(Items listed in a dataset)
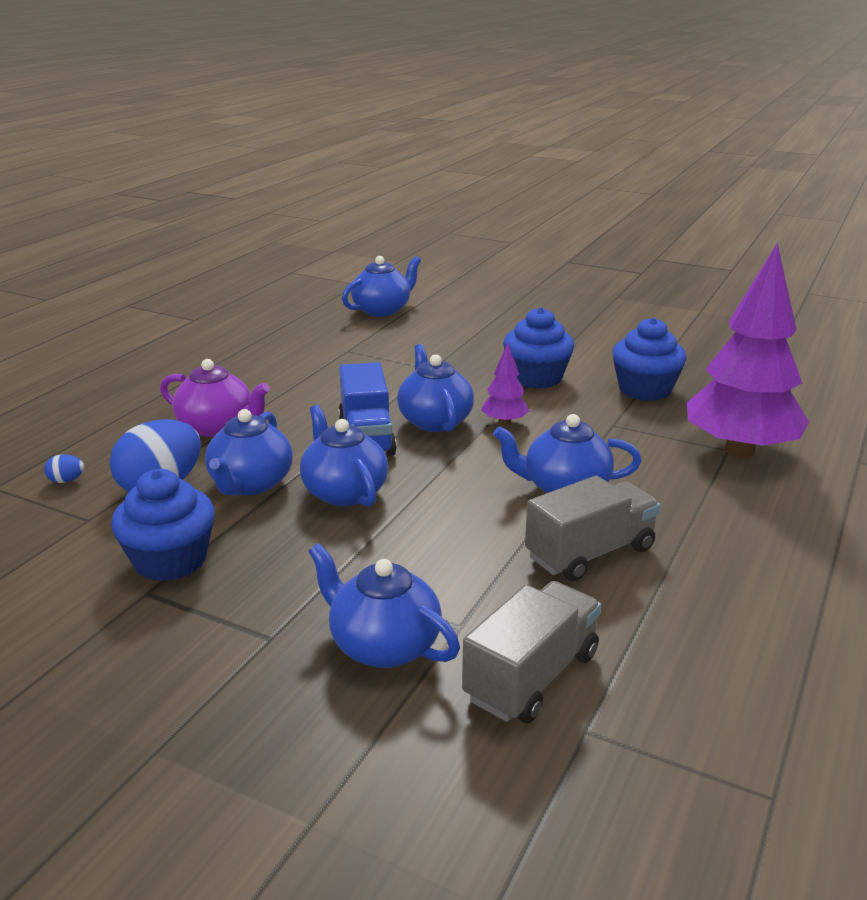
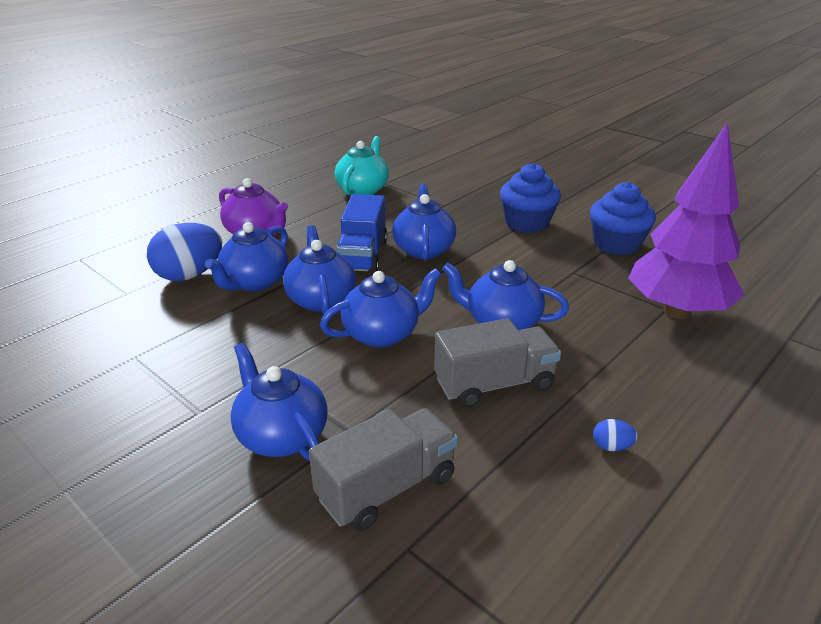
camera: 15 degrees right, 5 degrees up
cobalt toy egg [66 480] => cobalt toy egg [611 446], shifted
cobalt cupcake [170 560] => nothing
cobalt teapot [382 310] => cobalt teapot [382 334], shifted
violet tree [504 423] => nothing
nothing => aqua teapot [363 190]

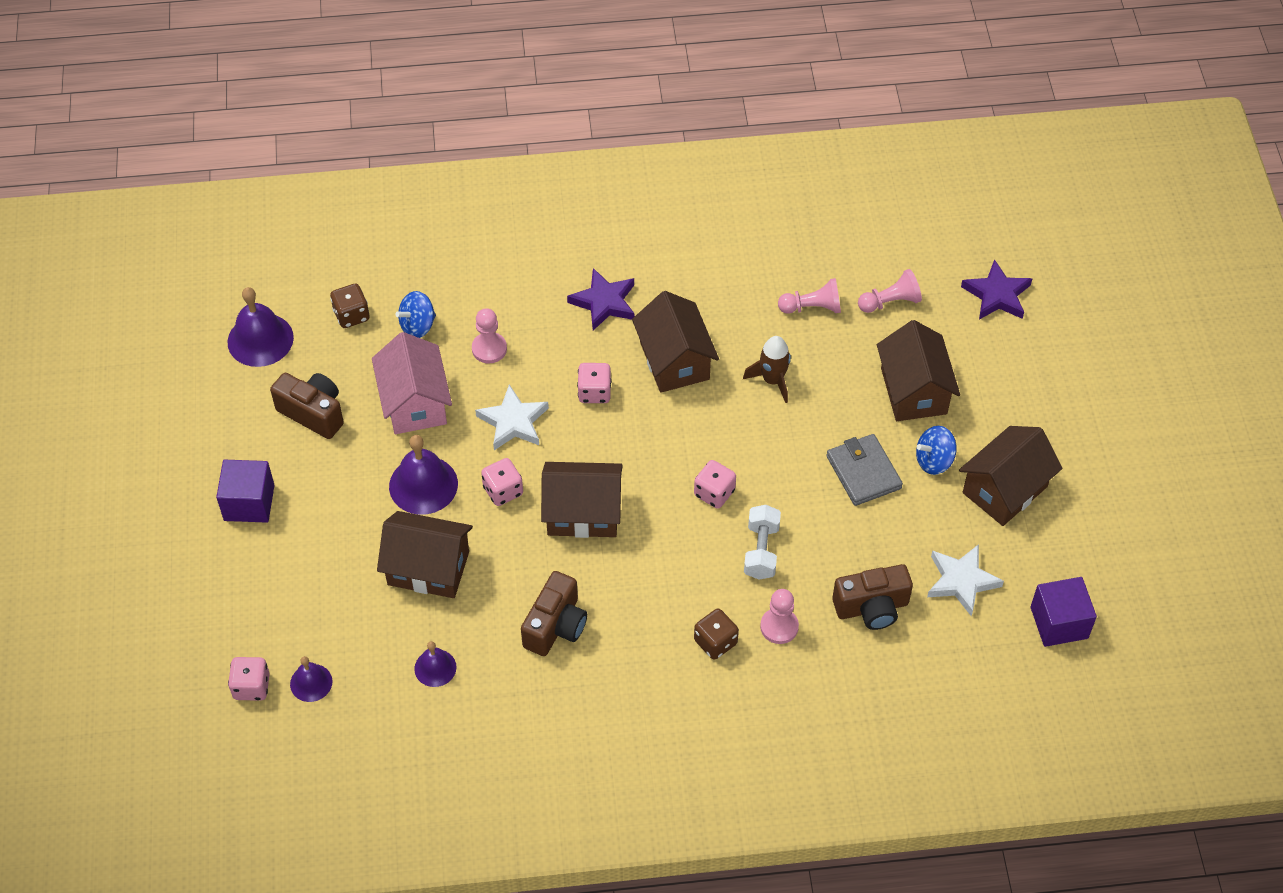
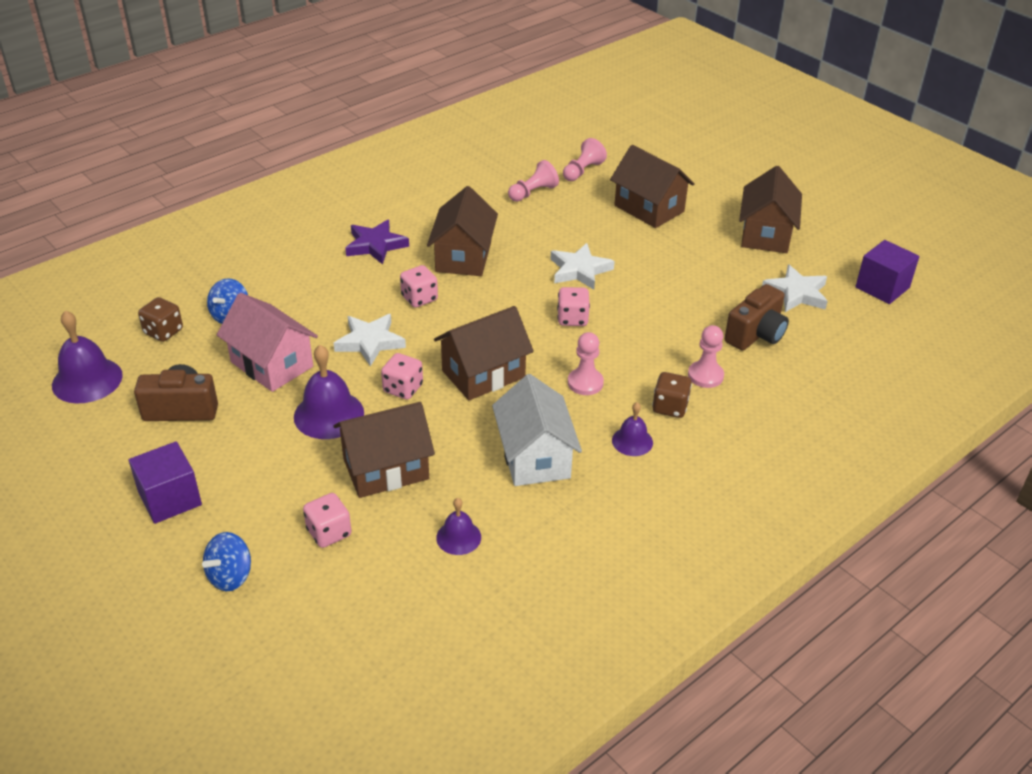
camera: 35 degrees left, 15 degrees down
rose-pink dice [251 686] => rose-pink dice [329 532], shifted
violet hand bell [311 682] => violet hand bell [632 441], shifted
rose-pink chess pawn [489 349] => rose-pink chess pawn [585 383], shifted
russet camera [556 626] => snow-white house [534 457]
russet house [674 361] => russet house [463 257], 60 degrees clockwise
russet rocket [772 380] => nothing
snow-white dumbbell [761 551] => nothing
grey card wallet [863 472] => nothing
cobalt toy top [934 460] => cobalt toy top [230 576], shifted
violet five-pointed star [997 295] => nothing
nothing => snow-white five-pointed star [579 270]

---

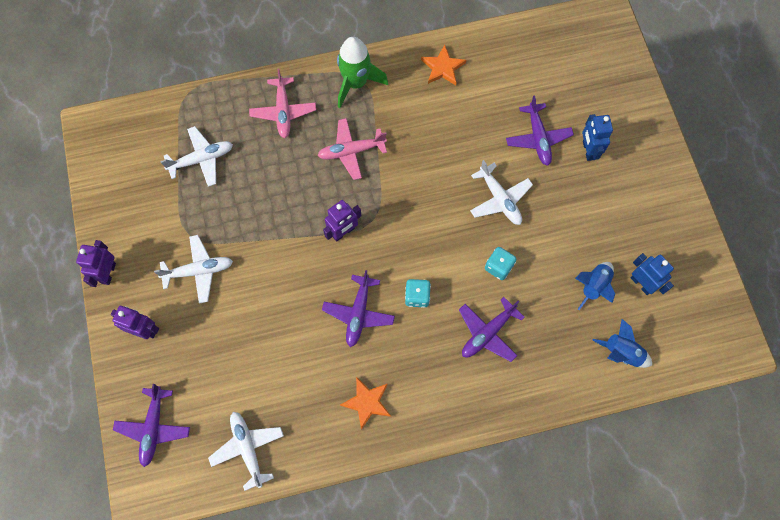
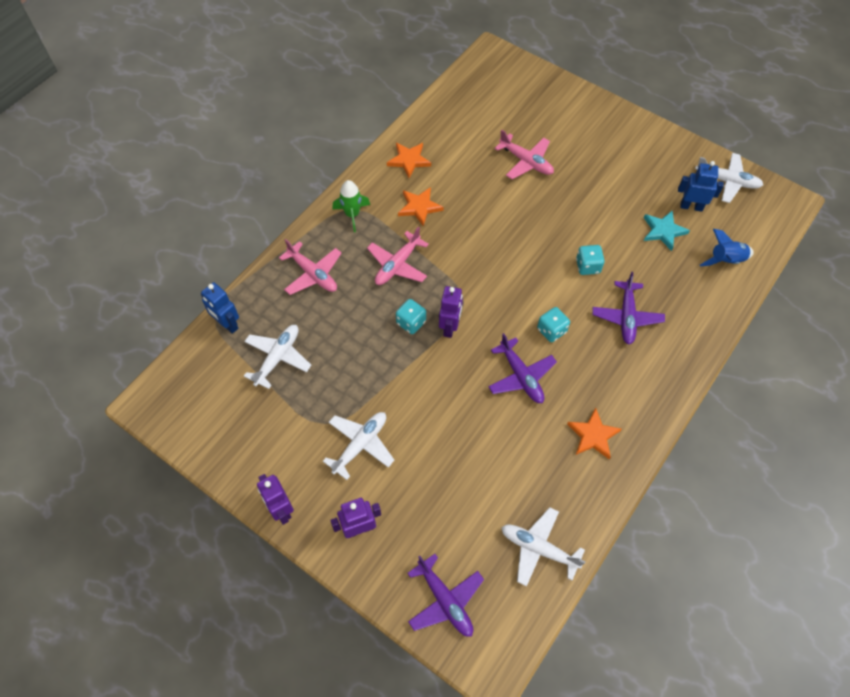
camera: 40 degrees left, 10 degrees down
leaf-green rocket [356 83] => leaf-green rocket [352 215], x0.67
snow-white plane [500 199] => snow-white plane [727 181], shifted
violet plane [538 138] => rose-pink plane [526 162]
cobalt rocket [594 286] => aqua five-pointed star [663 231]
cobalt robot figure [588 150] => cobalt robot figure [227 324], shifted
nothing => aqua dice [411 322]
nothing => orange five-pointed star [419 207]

§ **ASSIGNMENT**:
Above are the entries. Output exactly the lines beginning with the line that has "camera: 15 degrees right, 5 degrees up" and ending with the line that has "violet tree [504 423] => nothing".

§ **OUTPUT OF THE EXERCISE**:
camera: 15 degrees right, 5 degrees up
cobalt toy egg [66 480] => cobalt toy egg [611 446], shifted
cobalt cupcake [170 560] => nothing
cobalt teapot [382 310] => cobalt teapot [382 334], shifted
violet tree [504 423] => nothing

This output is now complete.